» **DATA EXTRACT**
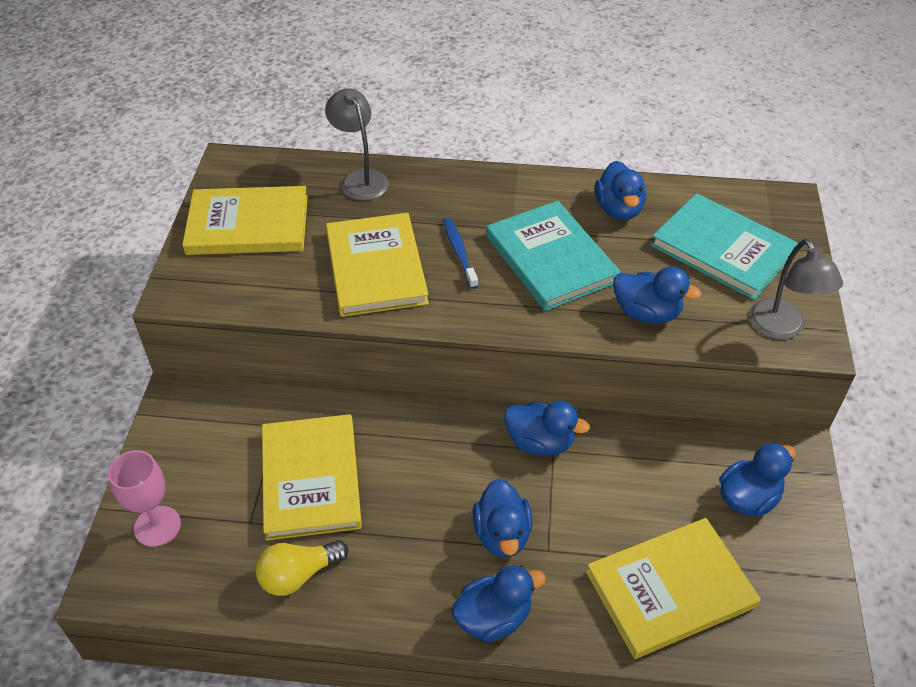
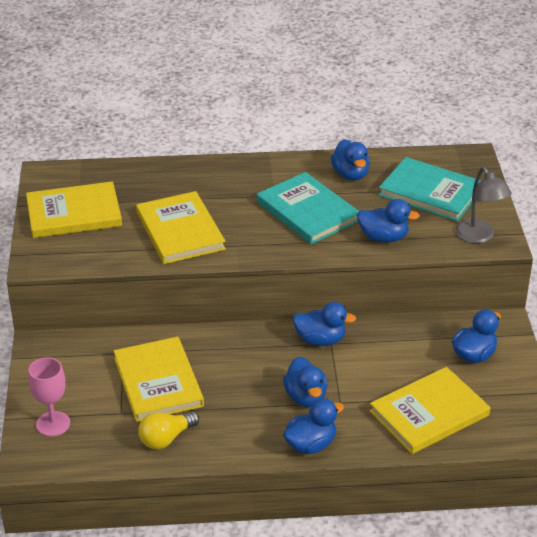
camera: 10 degrees left, 10 degrees down
(360, 179) = (151, 174): grey lamp -> none
(459, 252) = (239, 214): blue toothbrush -> none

» **THE TASK**
Across the listing, count the lines that contain "none". Nothing but the number should be returned.

» **EXERCISE RESPONSE**
2